▸ **Your instructions**
Below are some records; copy them word for word and drop the pictures.

(Object correspondence data)
= Beginning of Section =

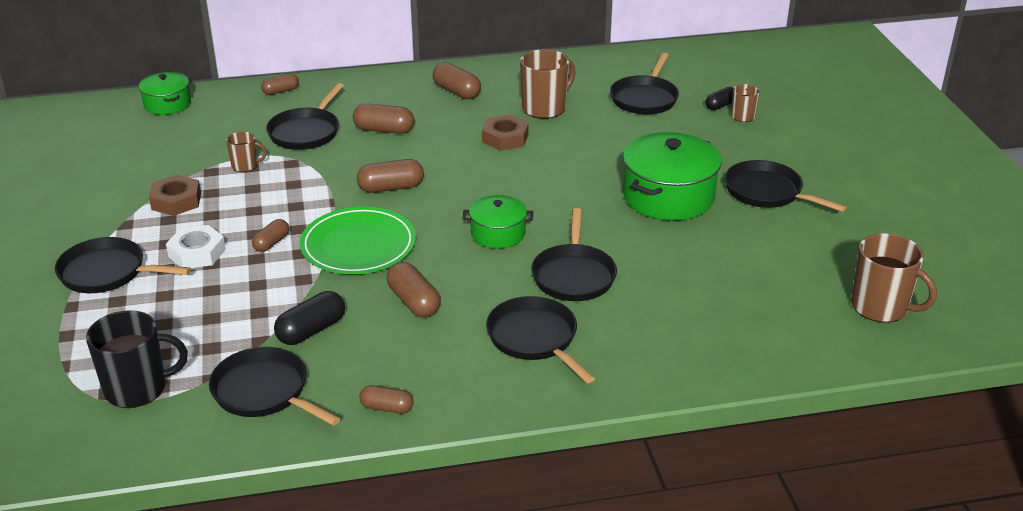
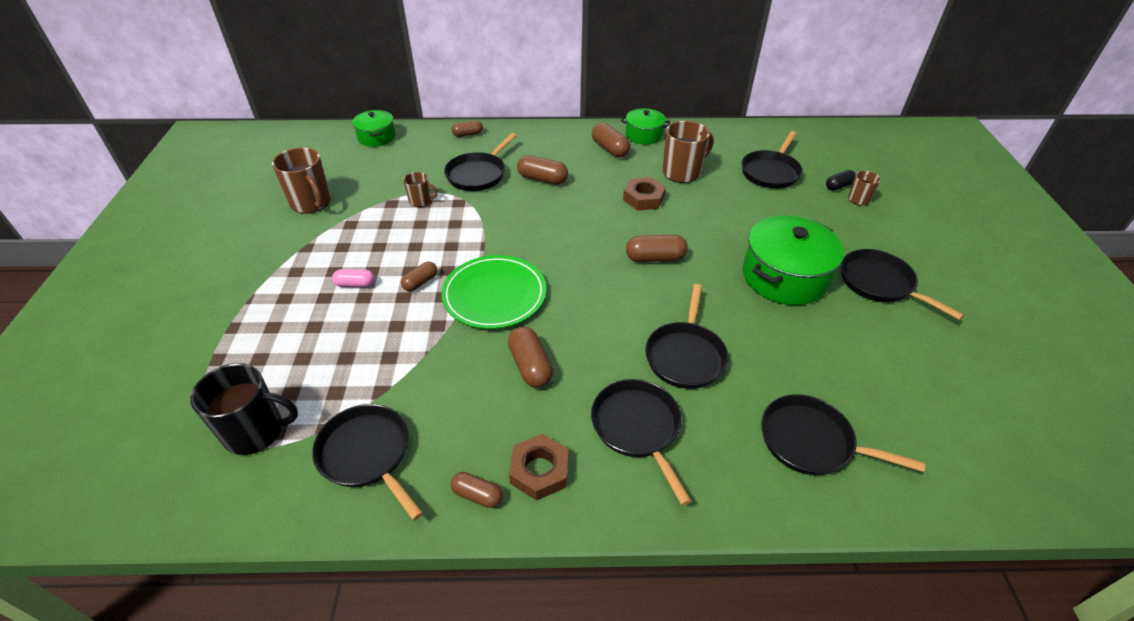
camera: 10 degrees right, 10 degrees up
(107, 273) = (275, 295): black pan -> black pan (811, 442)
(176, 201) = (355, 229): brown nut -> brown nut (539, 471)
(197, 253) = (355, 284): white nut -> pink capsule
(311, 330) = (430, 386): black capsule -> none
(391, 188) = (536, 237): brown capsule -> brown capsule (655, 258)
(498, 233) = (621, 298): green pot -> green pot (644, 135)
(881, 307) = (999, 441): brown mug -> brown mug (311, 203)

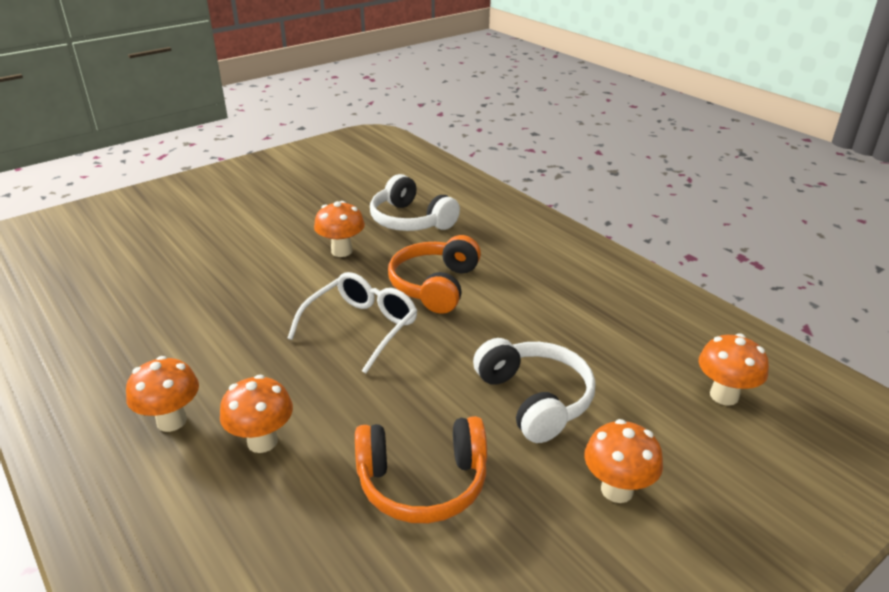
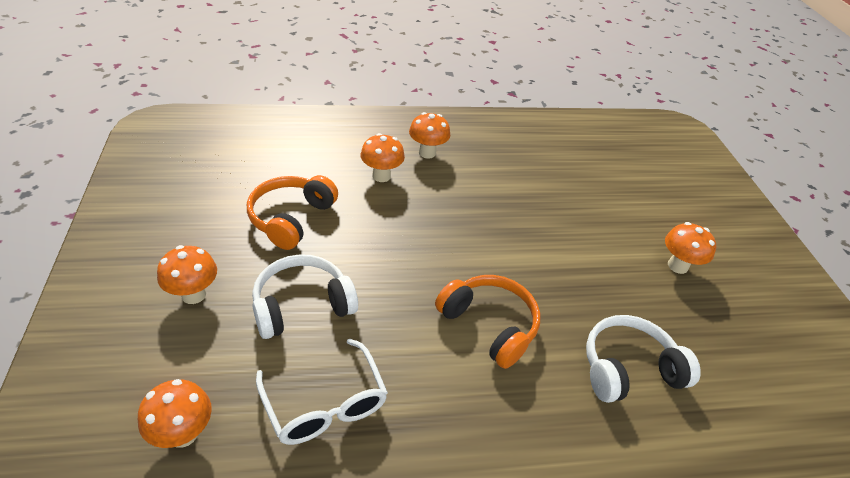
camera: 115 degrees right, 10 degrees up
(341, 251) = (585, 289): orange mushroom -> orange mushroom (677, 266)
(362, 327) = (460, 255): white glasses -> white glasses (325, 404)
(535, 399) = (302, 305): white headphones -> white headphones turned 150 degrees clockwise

= End of Section =

▸ **Task solution**
camera: 10 degrees right, 10 degrees up
(107, 273) = (275, 295): black pan -> black pan (811, 442)
(176, 201) = (355, 229): brown nut -> brown nut (539, 471)
(197, 253) = (355, 284): white nut -> pink capsule
(311, 330) = (430, 386): black capsule -> none
(391, 188) = (536, 237): brown capsule -> brown capsule (655, 258)
(498, 233) = (621, 298): green pot -> green pot (644, 135)
(881, 307) = (999, 441): brown mug -> brown mug (311, 203)

camera: 115 degrees right, 10 degrees up
(341, 251) = (585, 289): orange mushroom -> orange mushroom (677, 266)
(362, 327) = (460, 255): white glasses -> white glasses (325, 404)
(535, 399) = (302, 305): white headphones -> white headphones turned 150 degrees clockwise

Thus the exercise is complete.